--- REQUIRED ACTION ---
Print the whole listing below exactly, skipping every picture.
━━━━━ PROVIDED MATERIAL ━━━━━
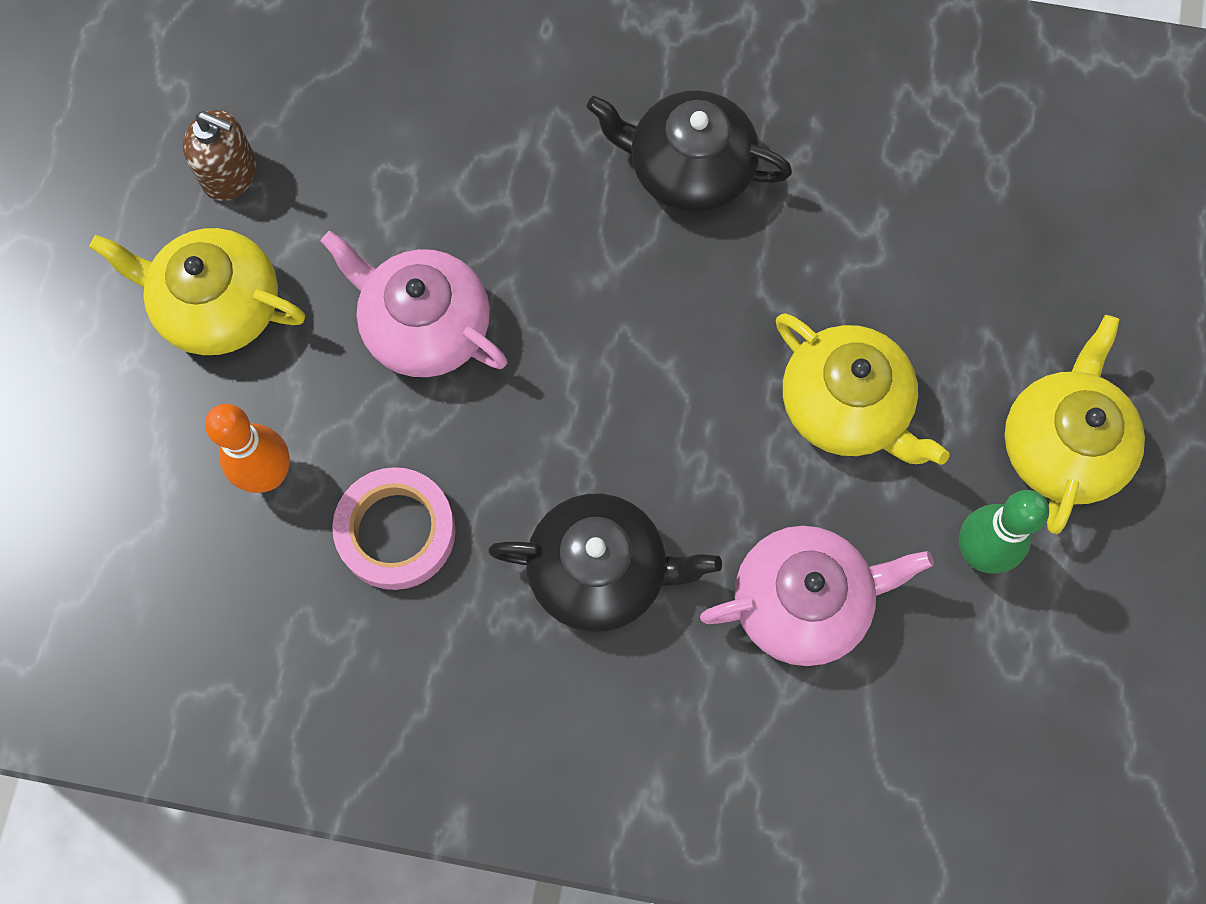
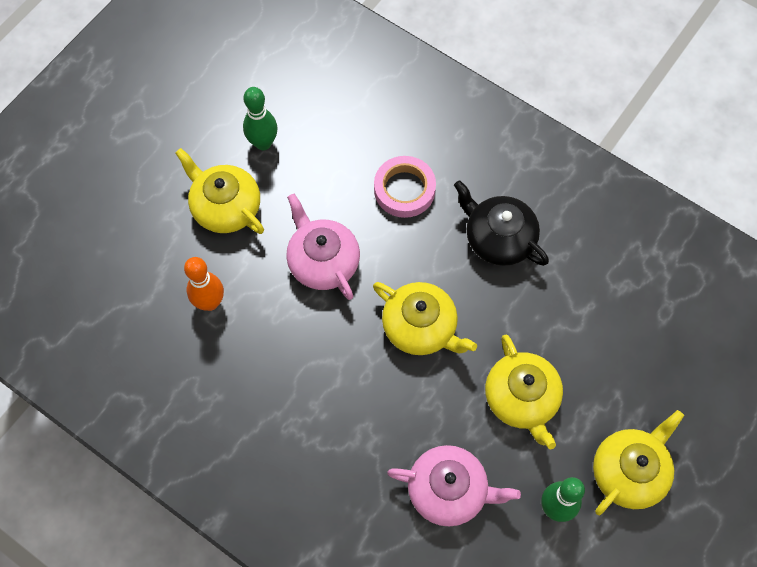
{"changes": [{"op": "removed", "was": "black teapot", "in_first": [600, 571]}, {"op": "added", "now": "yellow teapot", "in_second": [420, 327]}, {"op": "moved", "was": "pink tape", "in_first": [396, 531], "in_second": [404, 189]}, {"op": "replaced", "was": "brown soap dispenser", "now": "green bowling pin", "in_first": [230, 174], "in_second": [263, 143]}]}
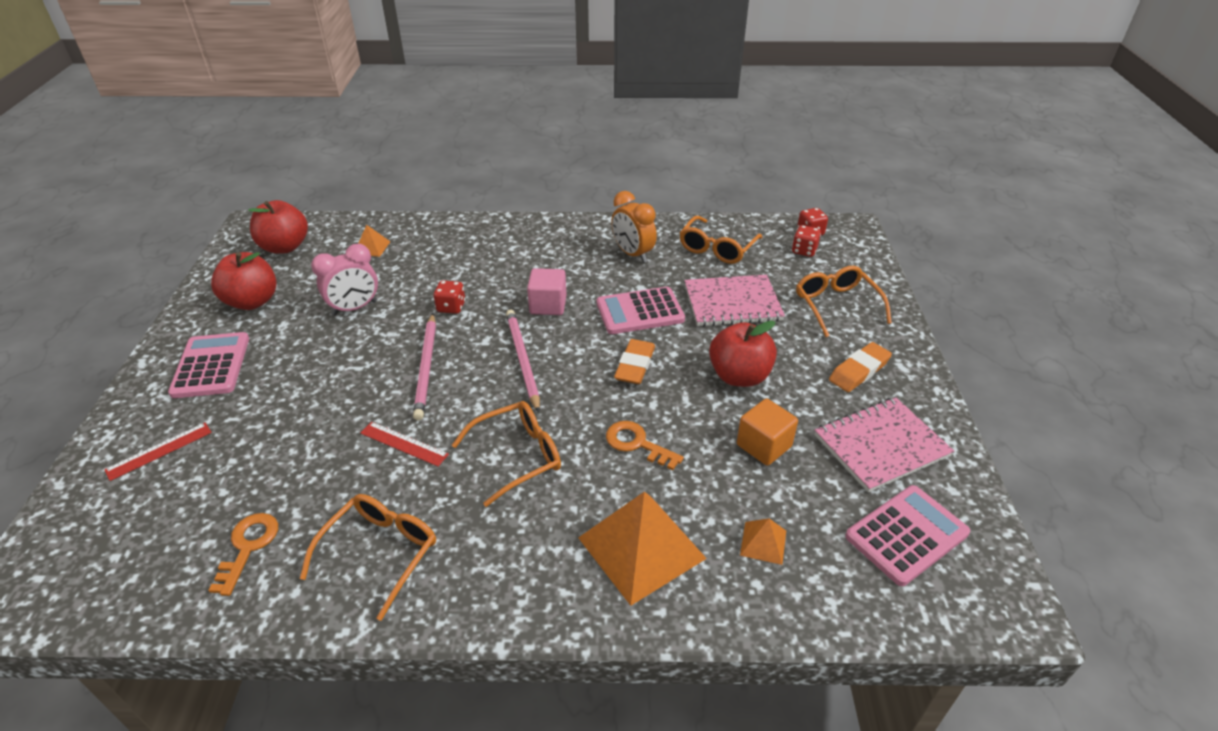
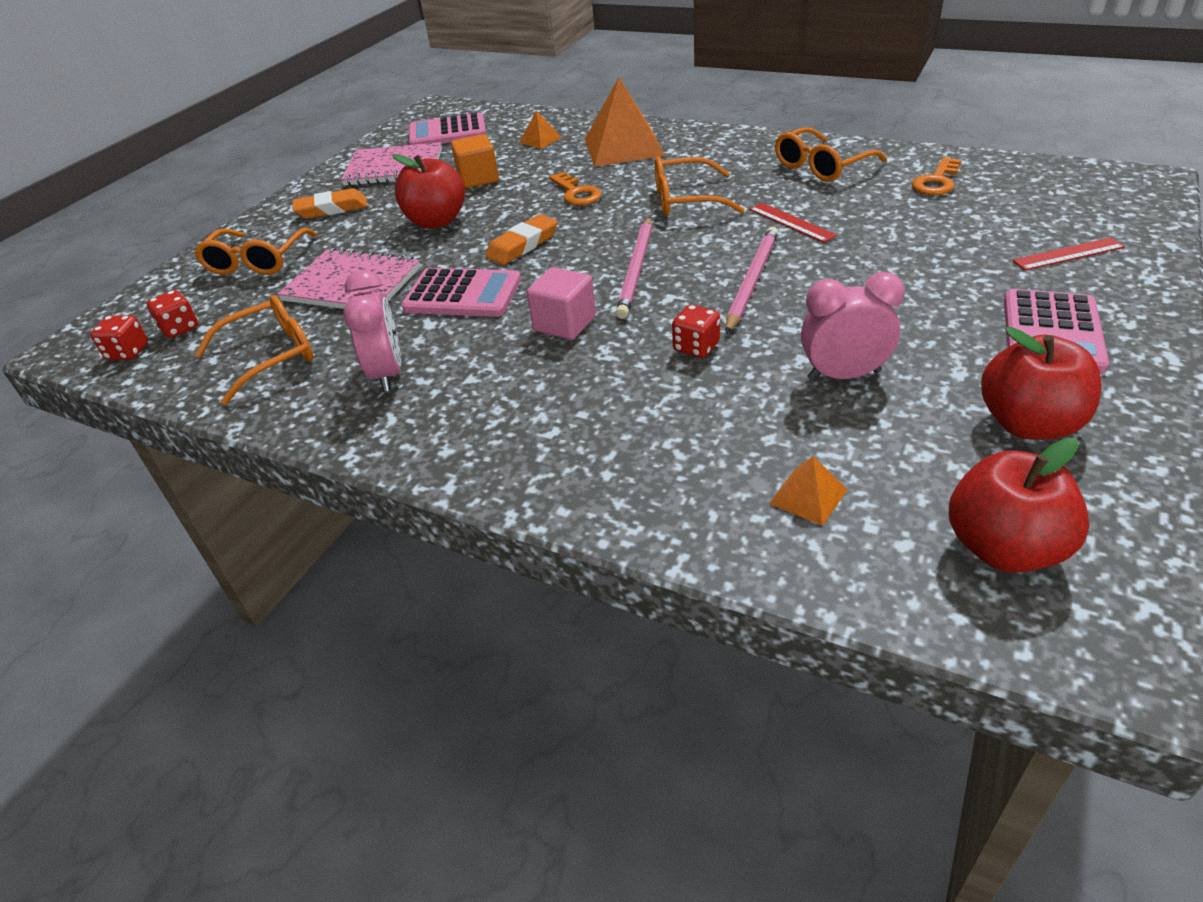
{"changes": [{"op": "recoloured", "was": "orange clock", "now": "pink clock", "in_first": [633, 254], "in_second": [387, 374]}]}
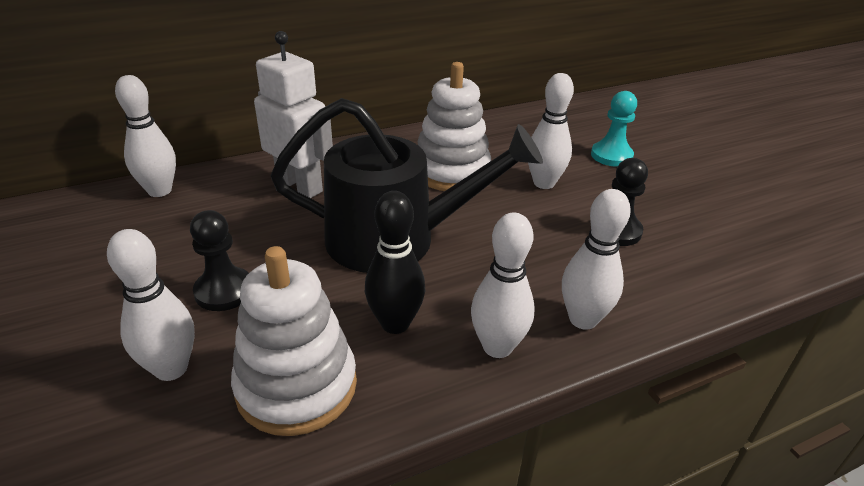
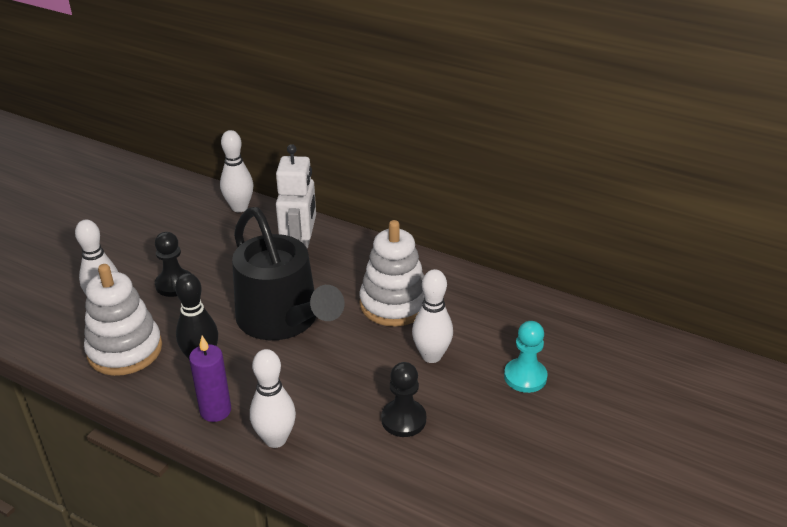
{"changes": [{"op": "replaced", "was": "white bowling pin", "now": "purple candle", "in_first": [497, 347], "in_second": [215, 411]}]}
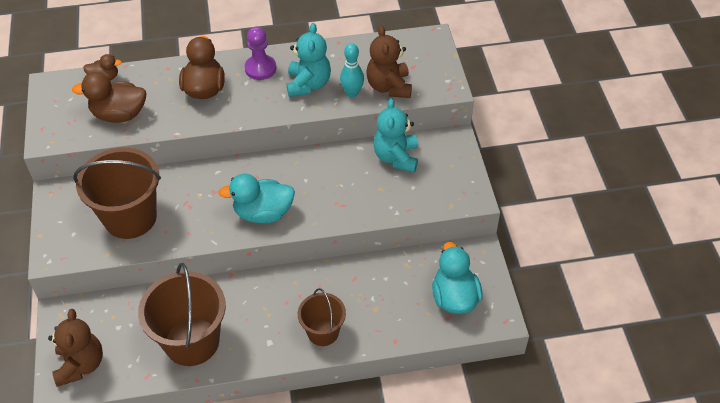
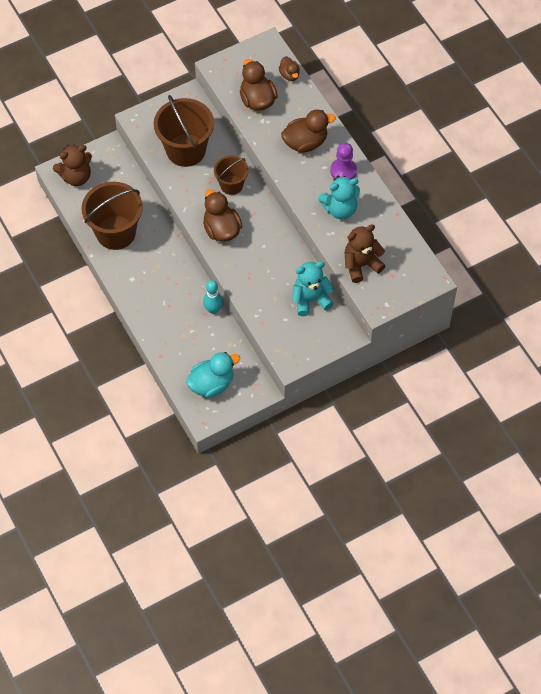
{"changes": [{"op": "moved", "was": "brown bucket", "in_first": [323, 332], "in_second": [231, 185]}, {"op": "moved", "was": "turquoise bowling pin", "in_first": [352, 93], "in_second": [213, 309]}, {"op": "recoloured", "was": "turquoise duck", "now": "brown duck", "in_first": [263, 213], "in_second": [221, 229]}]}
━━━━━
--- EXERCISE RESULT ---
{"changes": [{"op": "removed", "was": "black teapot", "in_first": [600, 571]}, {"op": "added", "now": "yellow teapot", "in_second": [420, 327]}, {"op": "moved", "was": "pink tape", "in_first": [396, 531], "in_second": [404, 189]}, {"op": "replaced", "was": "brown soap dispenser", "now": "green bowling pin", "in_first": [230, 174], "in_second": [263, 143]}]}
{"changes": [{"op": "recoloured", "was": "orange clock", "now": "pink clock", "in_first": [633, 254], "in_second": [387, 374]}]}
{"changes": [{"op": "replaced", "was": "white bowling pin", "now": "purple candle", "in_first": [497, 347], "in_second": [215, 411]}]}
{"changes": [{"op": "moved", "was": "brown bucket", "in_first": [323, 332], "in_second": [231, 185]}, {"op": "moved", "was": "turquoise bowling pin", "in_first": [352, 93], "in_second": [213, 309]}, {"op": "recoloured", "was": "turquoise duck", "now": "brown duck", "in_first": [263, 213], "in_second": [221, 229]}]}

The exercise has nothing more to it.